[Data records]
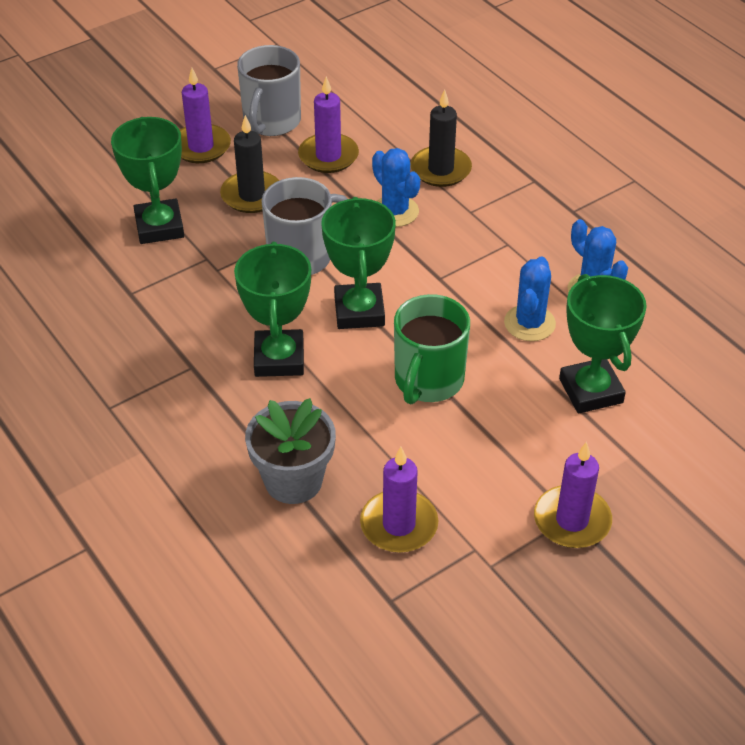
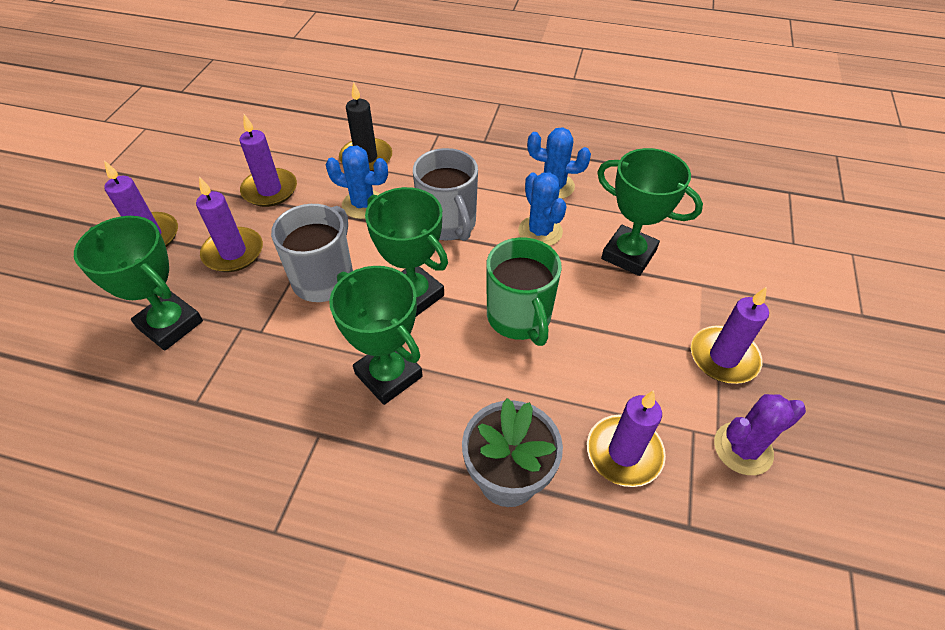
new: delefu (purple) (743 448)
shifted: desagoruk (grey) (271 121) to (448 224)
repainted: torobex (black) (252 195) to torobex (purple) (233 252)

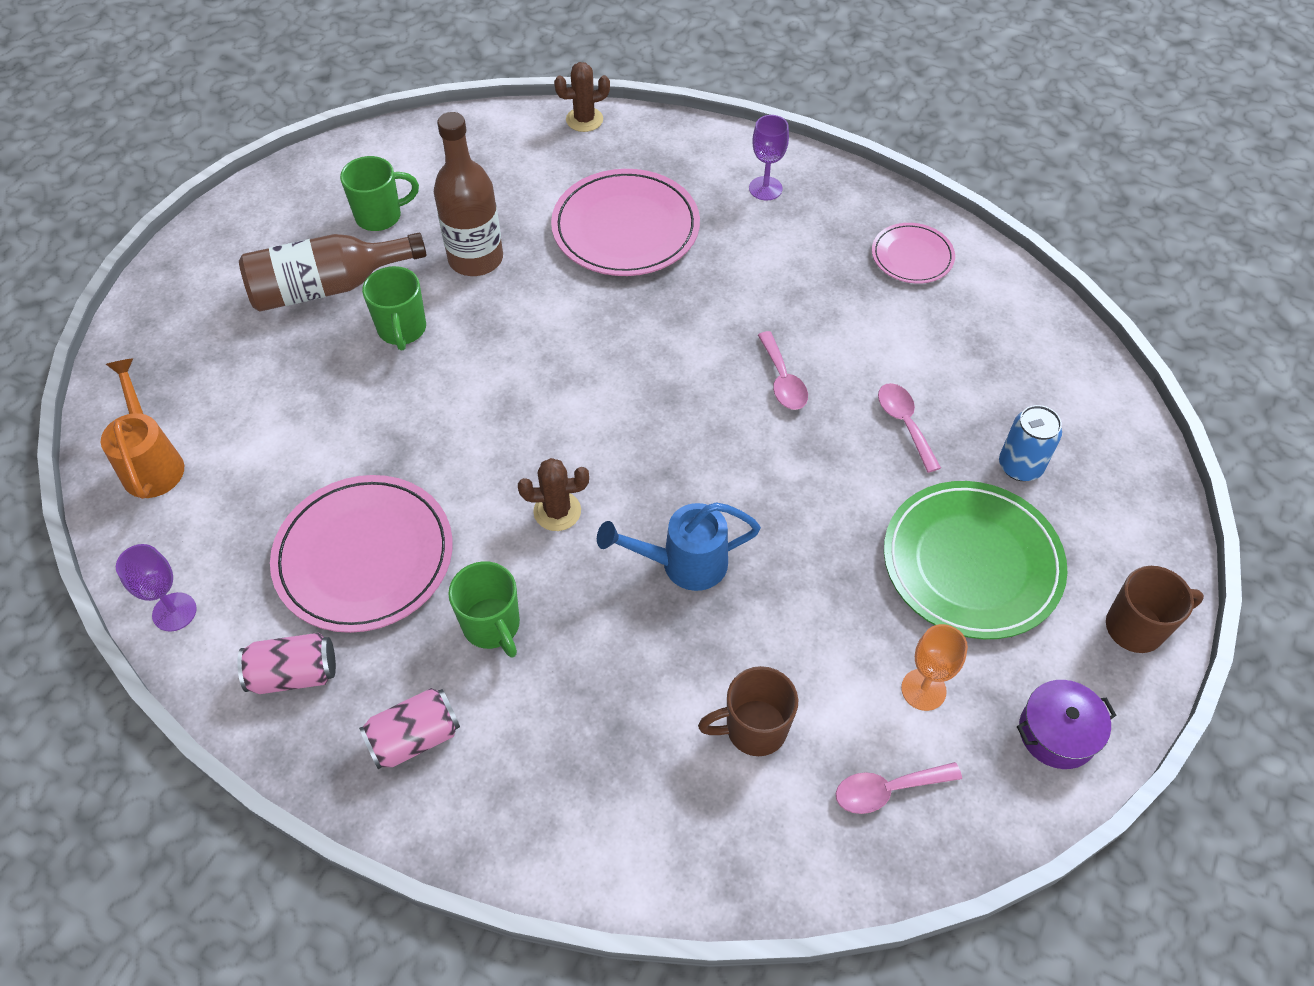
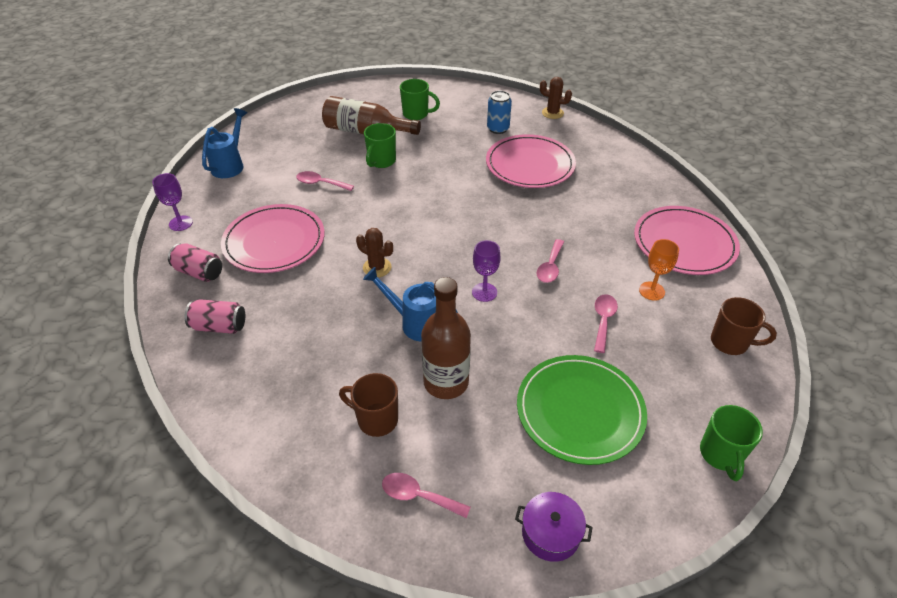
new: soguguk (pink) (320 183)
shifted:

▶ [Task description]
The last line of the entries marks the end, and the line with "shifted: desagoruk (grey)" marks the start. Output exactly those two lines and every line between them, nothing else, with the pictures left out.

▶ [Your solution]
shifted: desagoruk (grey) (271 121) to (448 224)
repainted: torobex (black) (252 195) to torobex (purple) (233 252)

new: soguguk (pink) (320 183)
shifted:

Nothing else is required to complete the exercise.